■ **Action item**
Starting with the line that contains "gray rectangle: (1257, 341)" and stopping after the line that contains "gray line: (142, 866) -> (650, 1354), moved", copy the entries below exactly. Include nothing else.

=======

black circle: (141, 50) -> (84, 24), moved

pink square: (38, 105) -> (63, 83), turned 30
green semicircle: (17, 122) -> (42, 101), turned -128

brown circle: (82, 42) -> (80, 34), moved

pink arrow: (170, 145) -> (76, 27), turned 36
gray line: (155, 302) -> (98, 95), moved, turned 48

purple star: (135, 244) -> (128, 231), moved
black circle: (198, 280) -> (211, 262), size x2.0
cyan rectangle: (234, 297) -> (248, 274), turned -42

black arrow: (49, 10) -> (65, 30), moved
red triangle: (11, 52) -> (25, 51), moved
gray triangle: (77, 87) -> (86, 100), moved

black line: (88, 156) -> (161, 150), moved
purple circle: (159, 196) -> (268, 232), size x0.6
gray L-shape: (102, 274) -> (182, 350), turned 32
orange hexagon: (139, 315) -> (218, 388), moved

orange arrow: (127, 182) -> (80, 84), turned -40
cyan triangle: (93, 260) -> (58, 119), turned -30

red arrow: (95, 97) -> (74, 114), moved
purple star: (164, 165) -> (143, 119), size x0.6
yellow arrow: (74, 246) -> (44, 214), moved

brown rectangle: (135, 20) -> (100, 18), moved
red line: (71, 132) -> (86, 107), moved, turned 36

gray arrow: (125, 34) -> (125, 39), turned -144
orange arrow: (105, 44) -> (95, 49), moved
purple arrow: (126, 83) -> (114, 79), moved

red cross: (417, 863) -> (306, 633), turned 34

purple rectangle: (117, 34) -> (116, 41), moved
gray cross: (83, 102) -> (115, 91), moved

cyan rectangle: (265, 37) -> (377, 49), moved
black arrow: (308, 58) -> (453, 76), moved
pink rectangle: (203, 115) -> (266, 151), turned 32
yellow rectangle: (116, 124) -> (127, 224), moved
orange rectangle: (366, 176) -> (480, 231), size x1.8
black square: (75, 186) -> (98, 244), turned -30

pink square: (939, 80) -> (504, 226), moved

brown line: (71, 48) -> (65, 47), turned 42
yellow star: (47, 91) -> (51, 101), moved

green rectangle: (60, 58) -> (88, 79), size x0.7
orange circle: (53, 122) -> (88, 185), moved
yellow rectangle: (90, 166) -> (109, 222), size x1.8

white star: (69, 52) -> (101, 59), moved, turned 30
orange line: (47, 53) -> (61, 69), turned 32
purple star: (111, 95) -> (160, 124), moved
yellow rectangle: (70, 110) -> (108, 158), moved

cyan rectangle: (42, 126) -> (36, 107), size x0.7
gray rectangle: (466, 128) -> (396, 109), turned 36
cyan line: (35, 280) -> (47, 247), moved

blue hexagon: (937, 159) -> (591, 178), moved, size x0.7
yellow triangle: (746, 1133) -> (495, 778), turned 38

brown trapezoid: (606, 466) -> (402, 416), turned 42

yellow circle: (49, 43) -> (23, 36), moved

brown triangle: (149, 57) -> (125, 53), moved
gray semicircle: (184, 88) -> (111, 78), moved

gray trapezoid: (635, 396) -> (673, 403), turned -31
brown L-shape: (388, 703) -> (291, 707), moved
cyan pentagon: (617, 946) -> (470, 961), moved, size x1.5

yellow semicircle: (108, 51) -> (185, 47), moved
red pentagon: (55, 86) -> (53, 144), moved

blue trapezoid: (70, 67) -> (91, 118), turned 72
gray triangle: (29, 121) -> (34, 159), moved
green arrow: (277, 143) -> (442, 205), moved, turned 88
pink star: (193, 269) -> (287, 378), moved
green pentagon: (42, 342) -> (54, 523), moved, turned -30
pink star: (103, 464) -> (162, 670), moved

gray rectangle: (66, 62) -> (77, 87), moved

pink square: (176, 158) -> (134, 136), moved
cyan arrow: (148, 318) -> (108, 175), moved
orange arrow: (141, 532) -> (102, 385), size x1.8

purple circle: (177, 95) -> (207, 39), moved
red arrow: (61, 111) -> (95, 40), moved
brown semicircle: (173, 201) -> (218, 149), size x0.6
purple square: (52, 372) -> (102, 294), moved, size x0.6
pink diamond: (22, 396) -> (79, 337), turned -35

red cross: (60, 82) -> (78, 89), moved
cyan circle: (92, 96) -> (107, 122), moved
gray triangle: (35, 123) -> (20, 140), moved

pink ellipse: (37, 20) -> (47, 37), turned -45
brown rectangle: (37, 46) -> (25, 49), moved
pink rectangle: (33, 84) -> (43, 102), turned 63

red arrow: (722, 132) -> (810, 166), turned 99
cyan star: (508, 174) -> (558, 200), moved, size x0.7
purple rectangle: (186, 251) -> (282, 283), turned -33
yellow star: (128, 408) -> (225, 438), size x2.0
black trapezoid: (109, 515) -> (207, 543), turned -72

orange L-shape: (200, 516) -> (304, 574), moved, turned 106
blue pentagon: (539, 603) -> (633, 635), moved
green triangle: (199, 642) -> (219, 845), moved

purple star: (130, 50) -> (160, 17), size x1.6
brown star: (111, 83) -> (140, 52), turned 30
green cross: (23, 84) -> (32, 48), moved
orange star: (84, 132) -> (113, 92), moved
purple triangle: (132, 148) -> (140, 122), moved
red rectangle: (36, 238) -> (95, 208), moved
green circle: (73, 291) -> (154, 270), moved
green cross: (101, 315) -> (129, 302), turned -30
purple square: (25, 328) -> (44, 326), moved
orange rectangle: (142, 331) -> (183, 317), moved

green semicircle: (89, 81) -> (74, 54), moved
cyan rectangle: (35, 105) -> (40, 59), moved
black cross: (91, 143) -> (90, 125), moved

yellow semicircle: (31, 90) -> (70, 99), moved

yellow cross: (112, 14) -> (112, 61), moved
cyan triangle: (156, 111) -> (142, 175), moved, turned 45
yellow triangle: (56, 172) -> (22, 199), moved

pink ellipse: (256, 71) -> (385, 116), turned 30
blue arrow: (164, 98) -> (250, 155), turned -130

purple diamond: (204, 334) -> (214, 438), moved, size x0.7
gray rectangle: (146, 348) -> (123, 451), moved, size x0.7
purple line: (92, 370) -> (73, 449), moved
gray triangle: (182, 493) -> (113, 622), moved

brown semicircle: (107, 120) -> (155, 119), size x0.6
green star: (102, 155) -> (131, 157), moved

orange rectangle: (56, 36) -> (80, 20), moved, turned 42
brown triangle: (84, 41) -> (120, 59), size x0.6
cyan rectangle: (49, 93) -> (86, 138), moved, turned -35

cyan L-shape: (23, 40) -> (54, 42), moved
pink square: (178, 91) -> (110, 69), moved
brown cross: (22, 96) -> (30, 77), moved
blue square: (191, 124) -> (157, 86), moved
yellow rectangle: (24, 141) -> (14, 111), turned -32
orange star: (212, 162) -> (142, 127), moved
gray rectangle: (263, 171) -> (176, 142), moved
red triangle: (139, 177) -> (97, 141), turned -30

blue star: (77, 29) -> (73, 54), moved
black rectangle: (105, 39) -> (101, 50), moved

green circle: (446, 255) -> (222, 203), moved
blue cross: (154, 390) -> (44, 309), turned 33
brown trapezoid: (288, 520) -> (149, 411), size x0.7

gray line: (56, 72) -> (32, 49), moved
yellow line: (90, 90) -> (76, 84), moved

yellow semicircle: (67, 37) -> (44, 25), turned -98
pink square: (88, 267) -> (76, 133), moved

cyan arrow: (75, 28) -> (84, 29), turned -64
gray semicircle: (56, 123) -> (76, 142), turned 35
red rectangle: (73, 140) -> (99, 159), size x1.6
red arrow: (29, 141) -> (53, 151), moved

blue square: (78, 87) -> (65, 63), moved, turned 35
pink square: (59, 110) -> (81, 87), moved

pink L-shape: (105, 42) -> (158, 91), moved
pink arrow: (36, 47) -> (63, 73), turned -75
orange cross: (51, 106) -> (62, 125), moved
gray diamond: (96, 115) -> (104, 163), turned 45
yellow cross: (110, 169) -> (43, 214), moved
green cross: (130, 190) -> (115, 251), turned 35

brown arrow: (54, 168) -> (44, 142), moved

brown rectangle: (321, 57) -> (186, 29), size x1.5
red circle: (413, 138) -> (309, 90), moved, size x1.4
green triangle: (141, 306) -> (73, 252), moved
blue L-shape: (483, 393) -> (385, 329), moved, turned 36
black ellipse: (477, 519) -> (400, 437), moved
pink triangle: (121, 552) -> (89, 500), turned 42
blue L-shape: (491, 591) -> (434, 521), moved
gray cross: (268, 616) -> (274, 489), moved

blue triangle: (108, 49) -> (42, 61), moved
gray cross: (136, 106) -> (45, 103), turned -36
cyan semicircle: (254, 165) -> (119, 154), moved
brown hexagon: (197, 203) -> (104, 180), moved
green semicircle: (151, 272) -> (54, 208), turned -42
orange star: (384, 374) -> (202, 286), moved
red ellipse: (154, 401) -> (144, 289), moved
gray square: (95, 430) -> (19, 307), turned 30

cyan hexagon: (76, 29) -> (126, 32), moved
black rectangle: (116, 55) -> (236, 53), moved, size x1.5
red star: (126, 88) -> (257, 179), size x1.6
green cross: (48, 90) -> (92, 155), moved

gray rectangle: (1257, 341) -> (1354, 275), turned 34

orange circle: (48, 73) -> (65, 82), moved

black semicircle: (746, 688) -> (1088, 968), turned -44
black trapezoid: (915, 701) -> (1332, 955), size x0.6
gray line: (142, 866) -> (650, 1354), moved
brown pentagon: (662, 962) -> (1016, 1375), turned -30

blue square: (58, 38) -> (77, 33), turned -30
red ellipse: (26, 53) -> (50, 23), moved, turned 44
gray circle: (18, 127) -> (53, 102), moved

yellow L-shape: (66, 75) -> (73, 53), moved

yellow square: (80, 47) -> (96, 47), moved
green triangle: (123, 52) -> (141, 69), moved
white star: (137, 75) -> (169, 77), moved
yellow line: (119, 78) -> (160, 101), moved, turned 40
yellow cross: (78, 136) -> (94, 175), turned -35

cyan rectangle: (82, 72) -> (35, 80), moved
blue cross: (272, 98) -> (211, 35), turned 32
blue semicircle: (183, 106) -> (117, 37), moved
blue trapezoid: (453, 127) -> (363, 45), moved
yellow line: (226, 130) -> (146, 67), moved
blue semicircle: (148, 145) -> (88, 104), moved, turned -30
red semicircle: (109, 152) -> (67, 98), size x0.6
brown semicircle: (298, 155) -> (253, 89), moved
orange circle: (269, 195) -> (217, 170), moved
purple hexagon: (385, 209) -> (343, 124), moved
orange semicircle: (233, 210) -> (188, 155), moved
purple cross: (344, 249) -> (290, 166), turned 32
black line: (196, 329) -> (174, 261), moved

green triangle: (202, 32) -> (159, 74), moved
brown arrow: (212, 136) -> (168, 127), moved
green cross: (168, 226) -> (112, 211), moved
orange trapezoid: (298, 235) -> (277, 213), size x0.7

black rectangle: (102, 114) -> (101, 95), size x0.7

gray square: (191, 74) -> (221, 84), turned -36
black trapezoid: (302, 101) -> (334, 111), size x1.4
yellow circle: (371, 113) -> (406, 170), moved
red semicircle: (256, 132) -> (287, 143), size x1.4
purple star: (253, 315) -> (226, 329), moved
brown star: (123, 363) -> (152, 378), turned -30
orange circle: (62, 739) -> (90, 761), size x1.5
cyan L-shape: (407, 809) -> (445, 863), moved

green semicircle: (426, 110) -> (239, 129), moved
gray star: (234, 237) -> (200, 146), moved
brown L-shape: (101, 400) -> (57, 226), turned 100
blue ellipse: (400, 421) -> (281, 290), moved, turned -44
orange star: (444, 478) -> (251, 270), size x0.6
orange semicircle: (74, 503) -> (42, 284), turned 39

=======

■ **Exercise answer**
gray rectangle: (1257, 341) -> (1354, 275), turned 34

orange circle: (48, 73) -> (65, 82), moved

black semicircle: (746, 688) -> (1088, 968), turned -44
black trapezoid: (915, 701) -> (1332, 955), size x0.6
gray line: (142, 866) -> (650, 1354), moved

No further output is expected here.